ABOUT THIS EXERCISE: A word-for-word copy of all entries is required, without images.

GIVEN DATA:
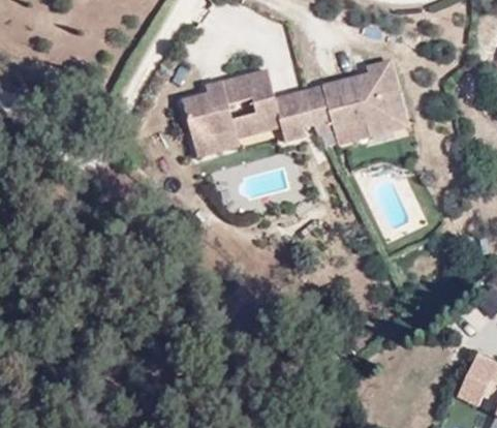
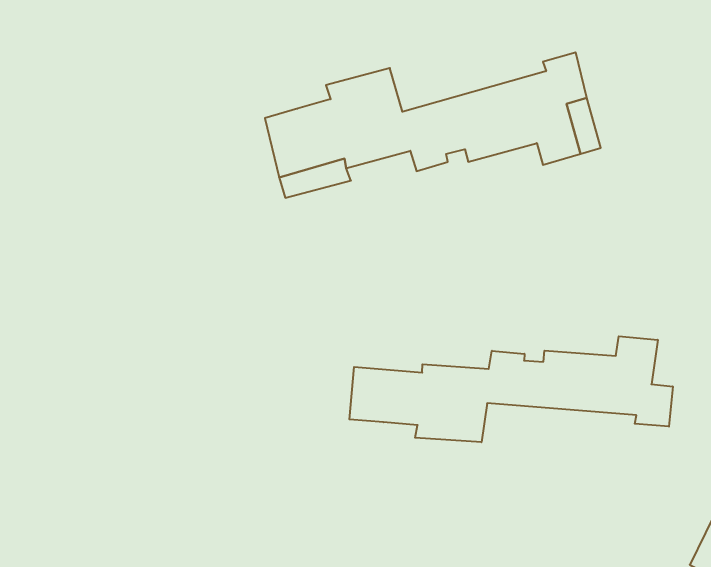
building: none -> [349,336,673,442]

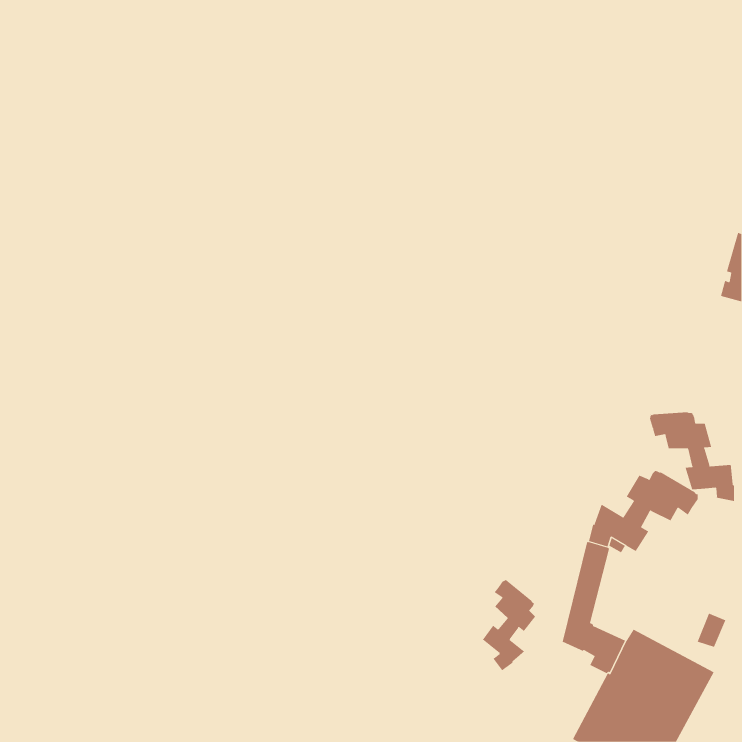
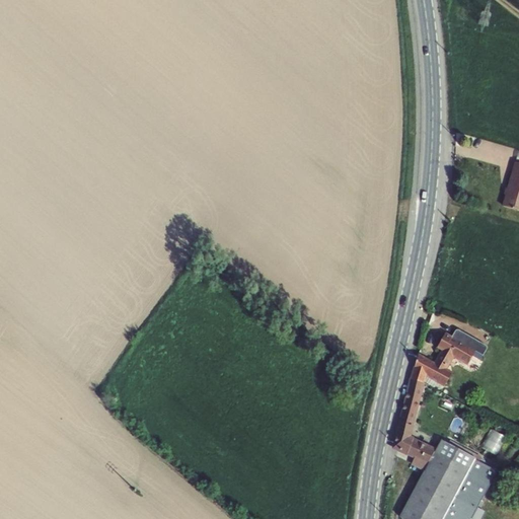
building: [649,412,735,502] -> none
building: [482,579,536,671] -> none

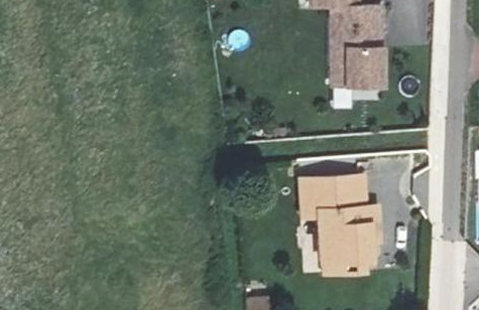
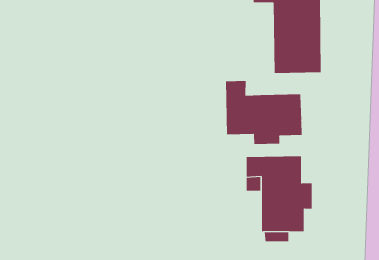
building: none -> [226,80,302,145]

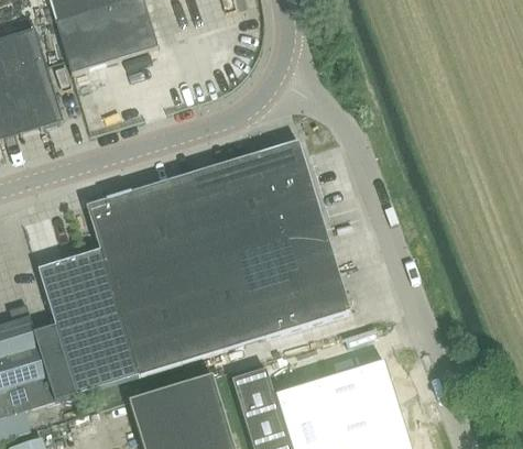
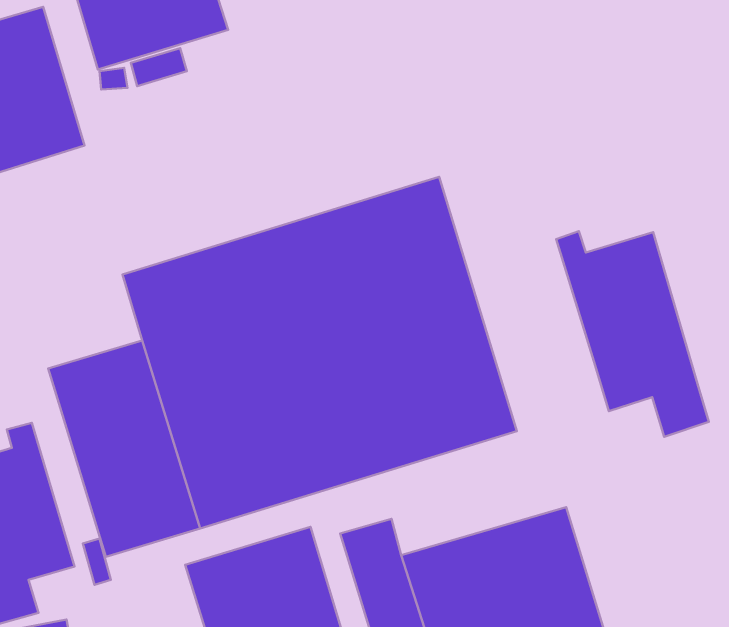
building: none -> [556,231,709,437]

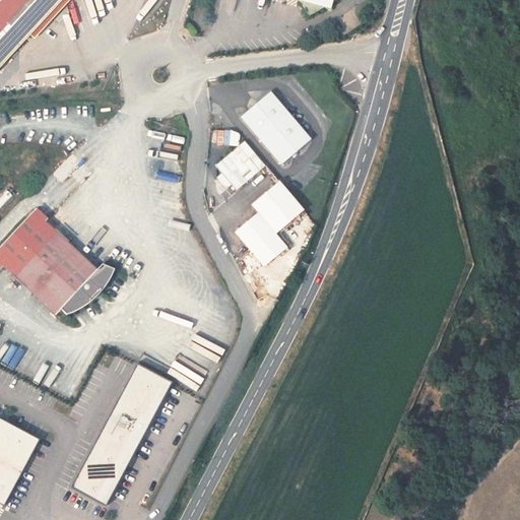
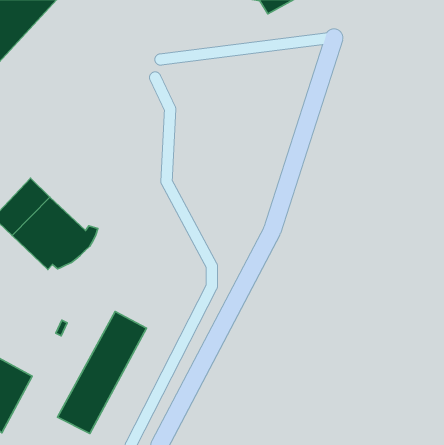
building: [243,90,313,165] -> none
building: [217,143,263,189] -> none
building: [233,181,302,267] -> none

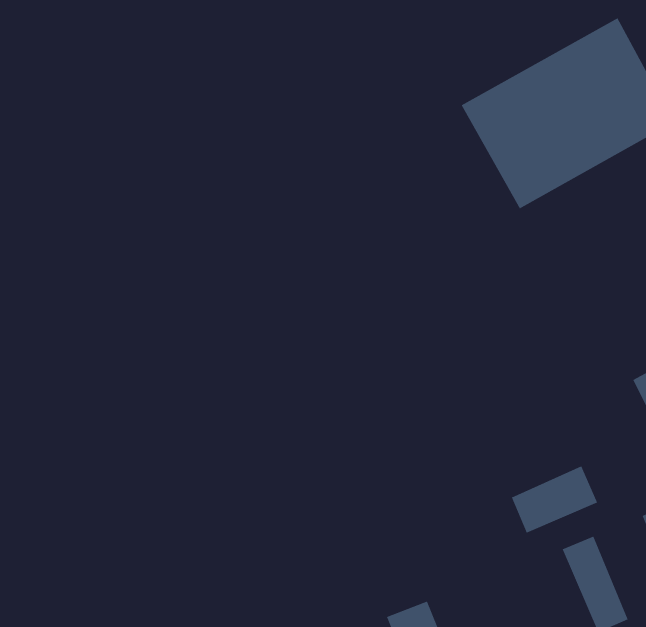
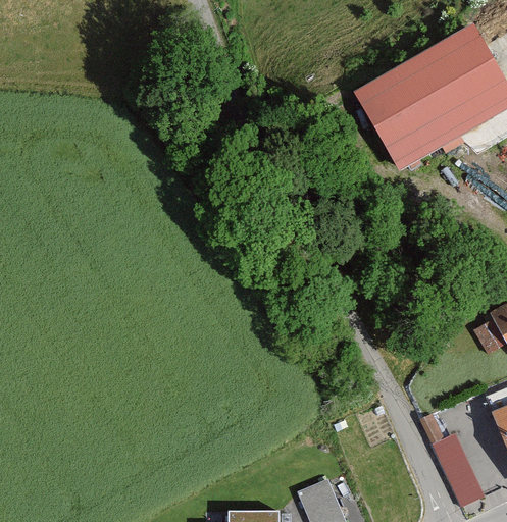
building: [511,466,598,533] -> none

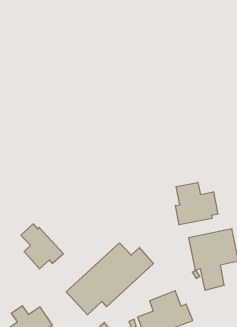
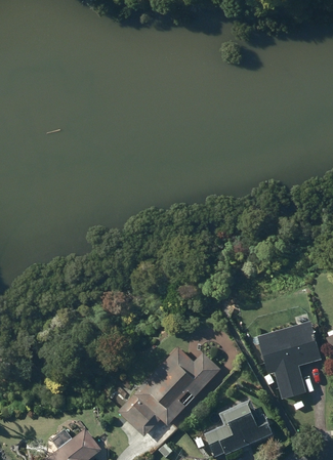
building: [175,182,218,225] -> none
building: [21,224,63,269] -> none

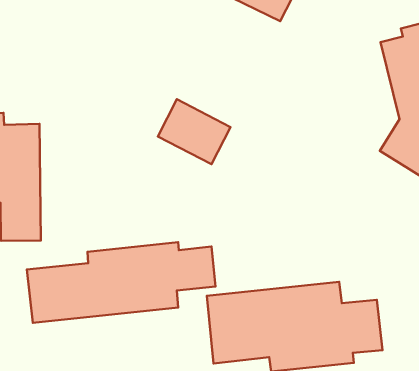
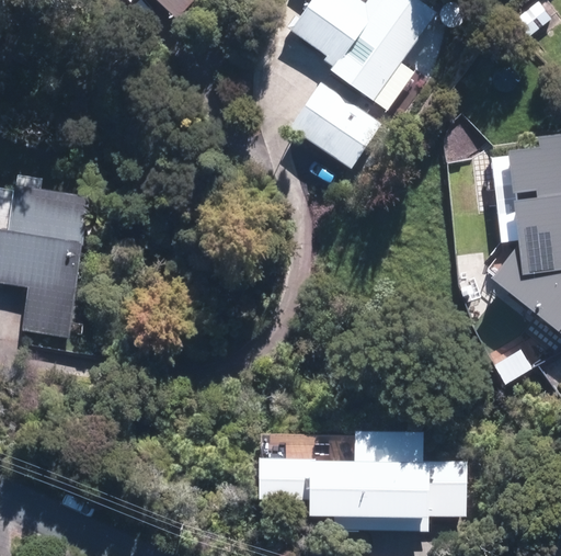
building: [158,99,230,164] -> [295,82,383,166]
building: [27,242,215,323] -> none

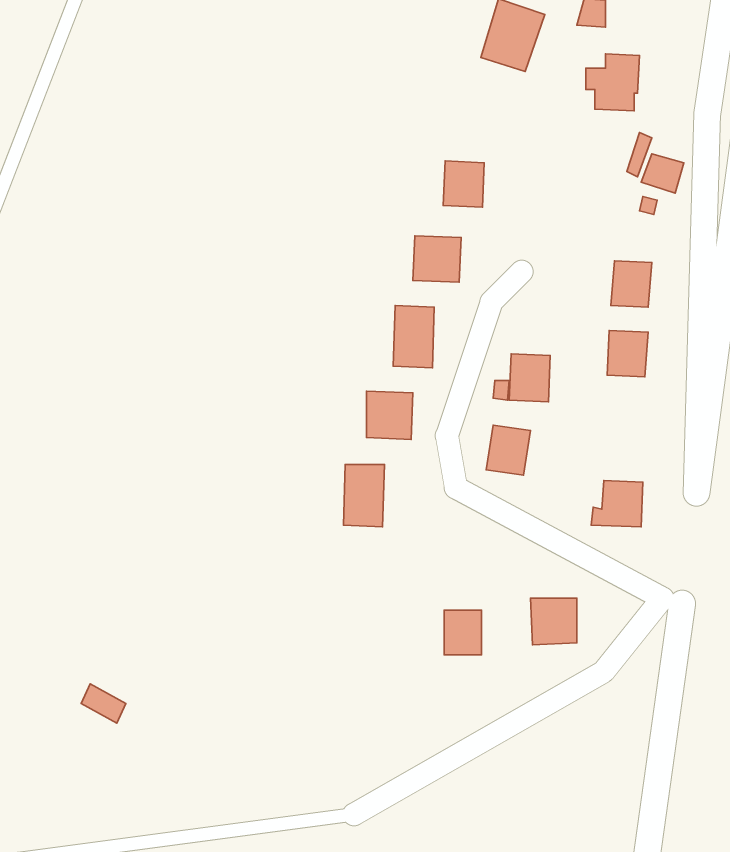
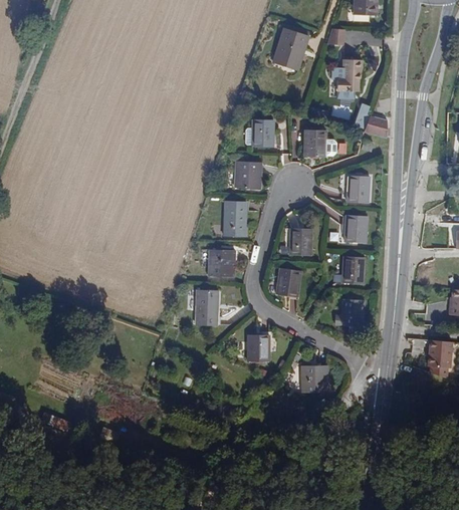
building: none -> [304,131,326,157]
building: none -> [341,256,364,283]
building: [444,610,482,655] -> [247,334,268,359]

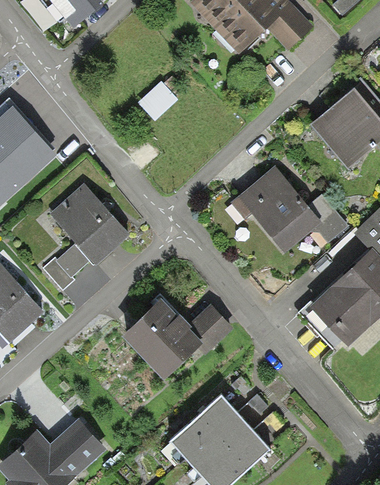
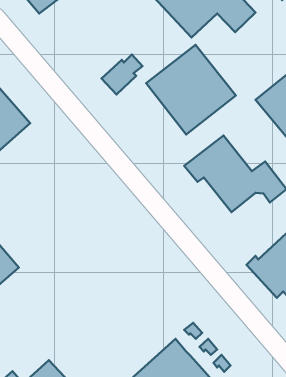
building: none -> [146,45,236,134]
building: [44,184,129,288] -> none
building: [123,301,235,383] -> none

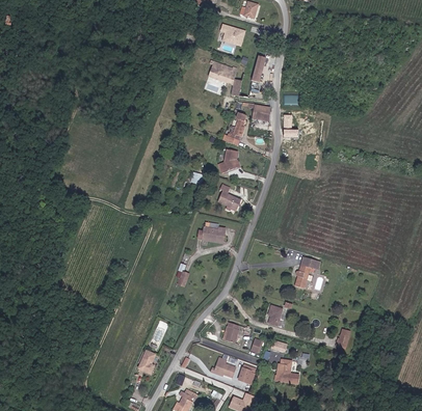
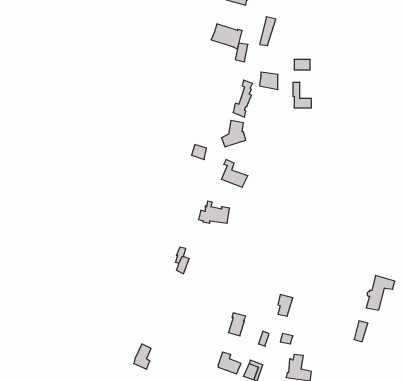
building: [293,256,319,287] -> [366,275,395,310]

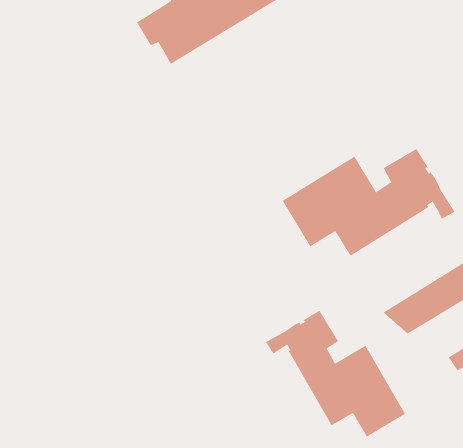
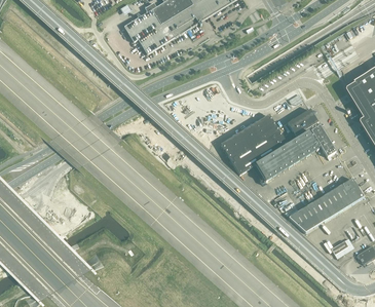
building: [265,310,406,438] -> none

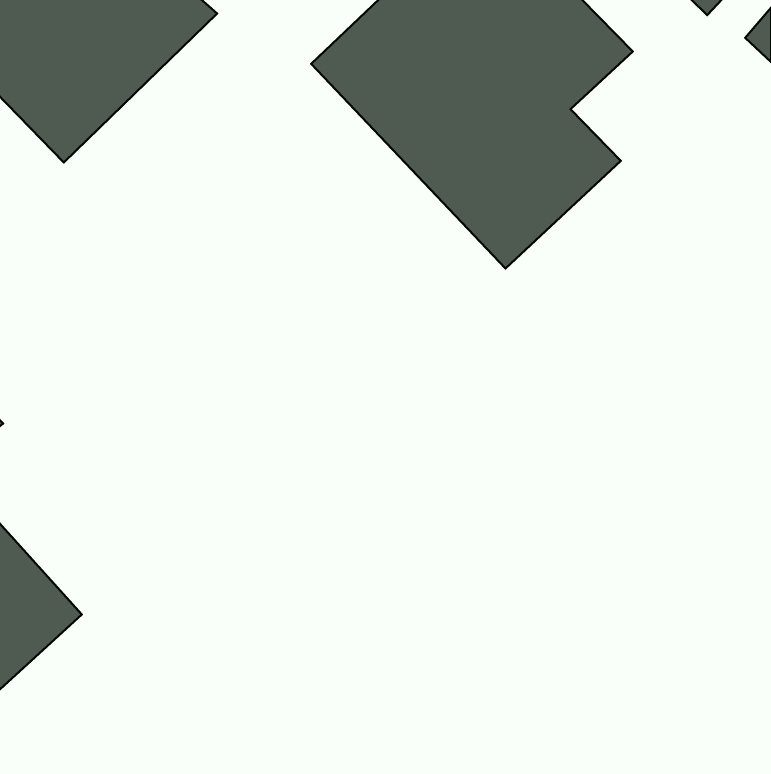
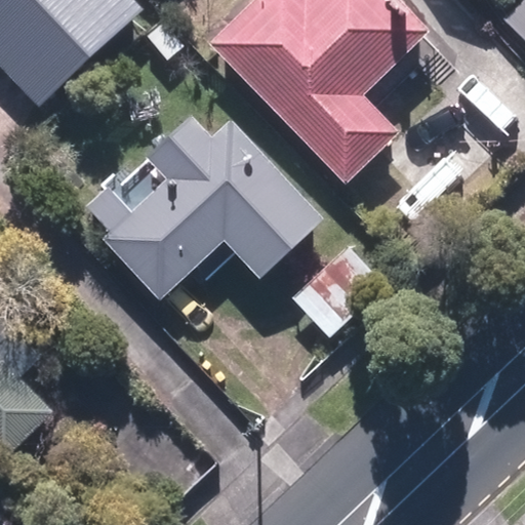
building: none -> [80,95,288,298]

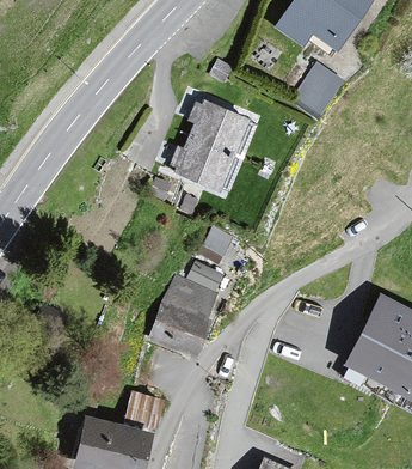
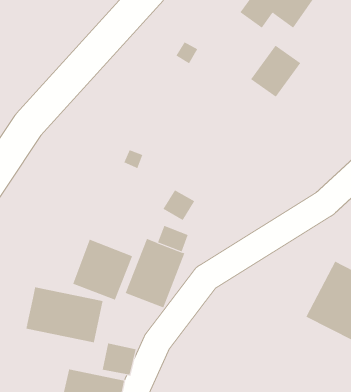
building: [168,100,247,189] -> none
building: none -> [73,239,133,300]
building: none -> [26,286,103,343]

RESPONSE TO THE EXERCISE:
building: none -> [349,336,673,442]

building: [649,412,735,502] -> none
building: [482,579,536,671] -> none

building: none -> [226,80,302,145]

building: none -> [556,231,709,437]

building: [243,90,313,165] -> none
building: [217,143,263,189] -> none
building: [233,181,302,267] -> none

building: [511,466,598,533] -> none

building: [175,182,218,225] -> none
building: [21,224,63,269] -> none

building: [158,99,230,164] -> [295,82,383,166]
building: [27,242,215,323] -> none

building: none -> [304,131,326,157]
building: none -> [341,256,364,283]
building: [444,610,482,655] -> [247,334,268,359]

building: none -> [146,45,236,134]
building: [44,184,129,288] -> none
building: [123,301,235,383] -> none

building: [293,256,319,287] -> [366,275,395,310]

building: [265,310,406,438] -> none

building: none -> [80,95,288,298]

building: [168,100,247,189] -> none
building: none -> [73,239,133,300]
building: none -> [26,286,103,343]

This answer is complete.